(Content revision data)

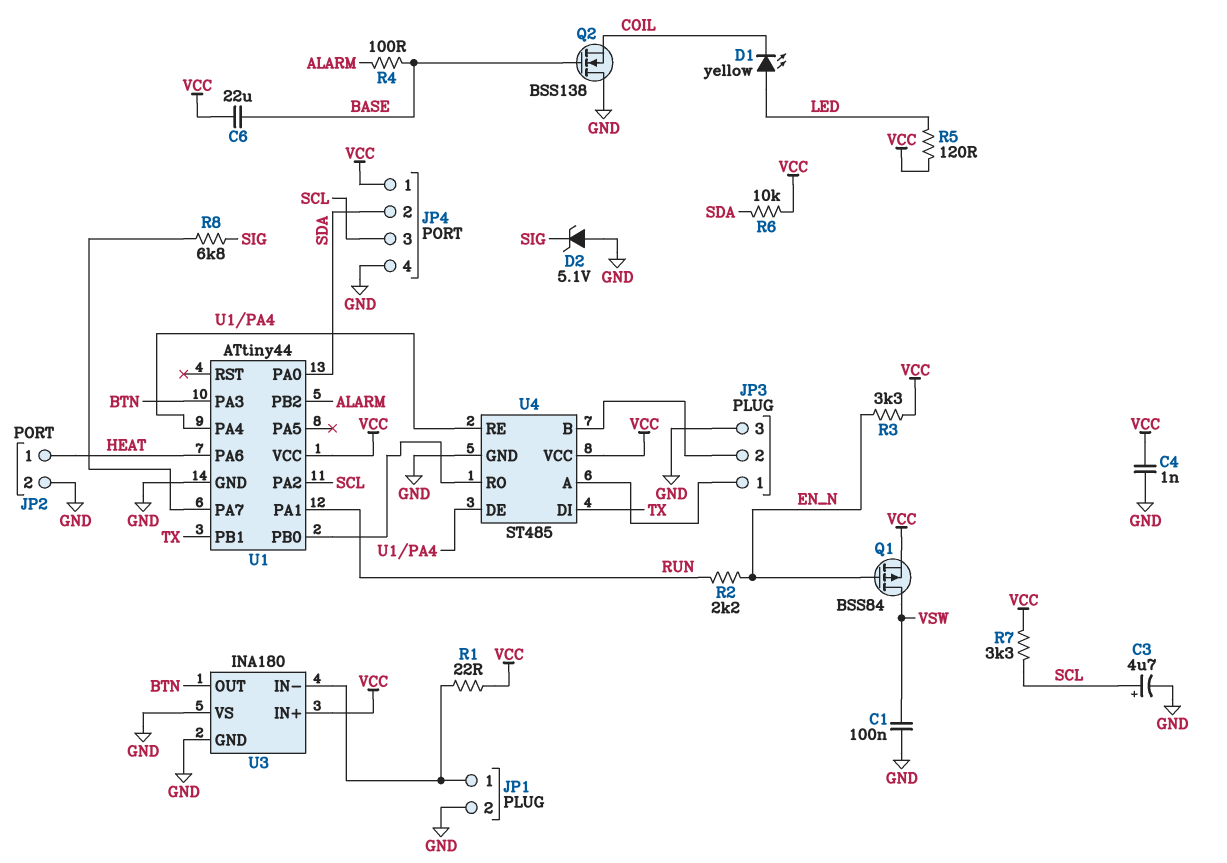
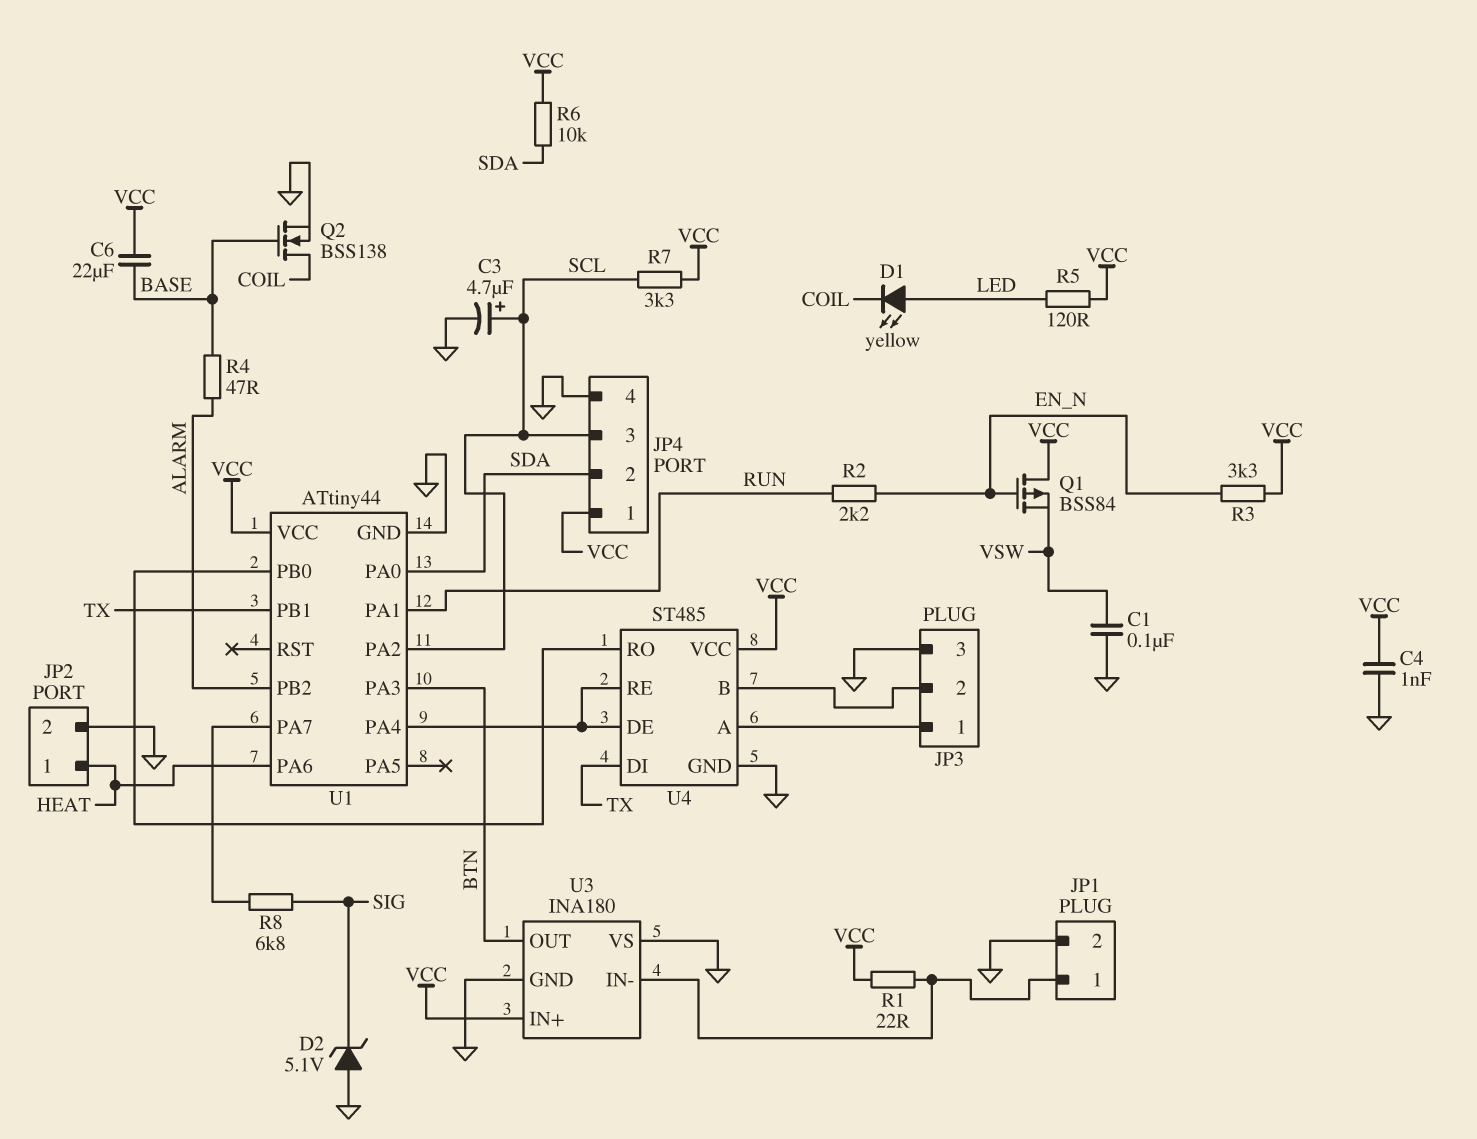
Q1: PMOS BSS84 (G EN_N, D VSW, S VCC) -> PMOS BSS84 (G EN_N, D VCC, S VSW)
Q2: NMOS BSS138 (G BASE, D GND, S COIL) -> NMOS BSS138 (G BASE, D COIL, S GND)
R4: 100 (ALARM, BASE) -> 47 (ALARM, BASE)

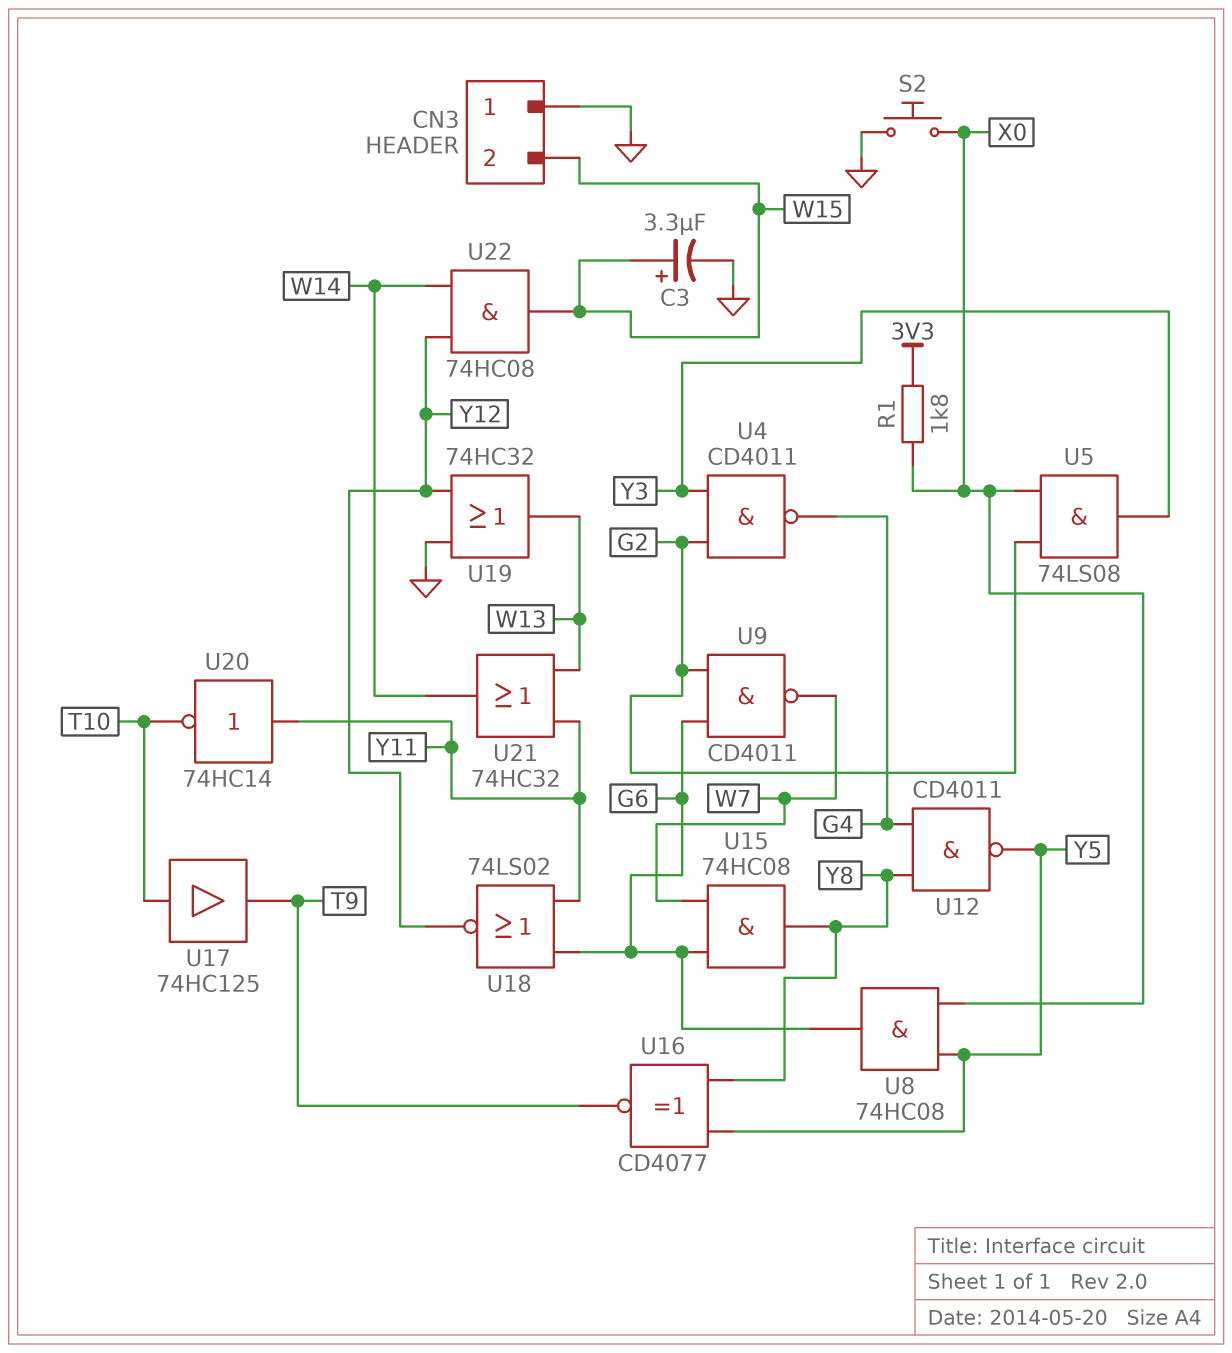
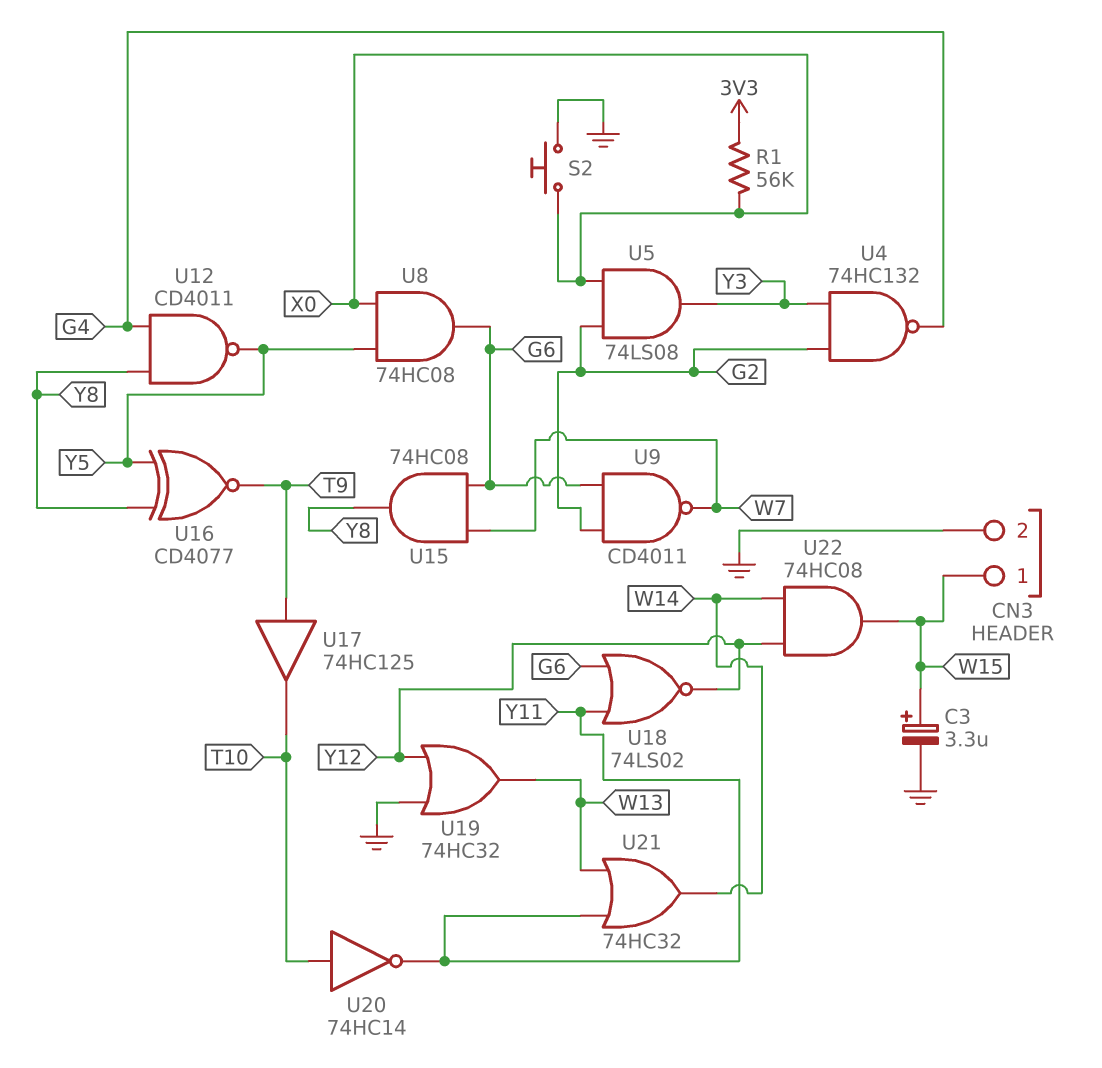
CN3 pin 1: GND -> W15
CN3 pin 2: W15 -> GND
R1: 1.8k (3V3, X0) -> 56k (3V3, X0)
U4: NAND CD4011 (in G2, in Y3, out G4) -> NAND 74HC132 (in G2, in Y3, out G4)
U17: buffer 74HC125 (in T10, out T9) -> buffer 74HC125 (in T9, out T10)
U20: NOT 74HC14 (in Y11, out T10) -> NOT 74HC14 (in T10, out Y11)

### [Task to carry out]
Output the line holding "R1: 1.8k (3V3, X0) -> 56k (3V3, X0)", then every later line through the end of the records above, exactly as given and nothing else.

### [Finished task]
R1: 1.8k (3V3, X0) -> 56k (3V3, X0)
U4: NAND CD4011 (in G2, in Y3, out G4) -> NAND 74HC132 (in G2, in Y3, out G4)
U17: buffer 74HC125 (in T10, out T9) -> buffer 74HC125 (in T9, out T10)
U20: NOT 74HC14 (in Y11, out T10) -> NOT 74HC14 (in T10, out Y11)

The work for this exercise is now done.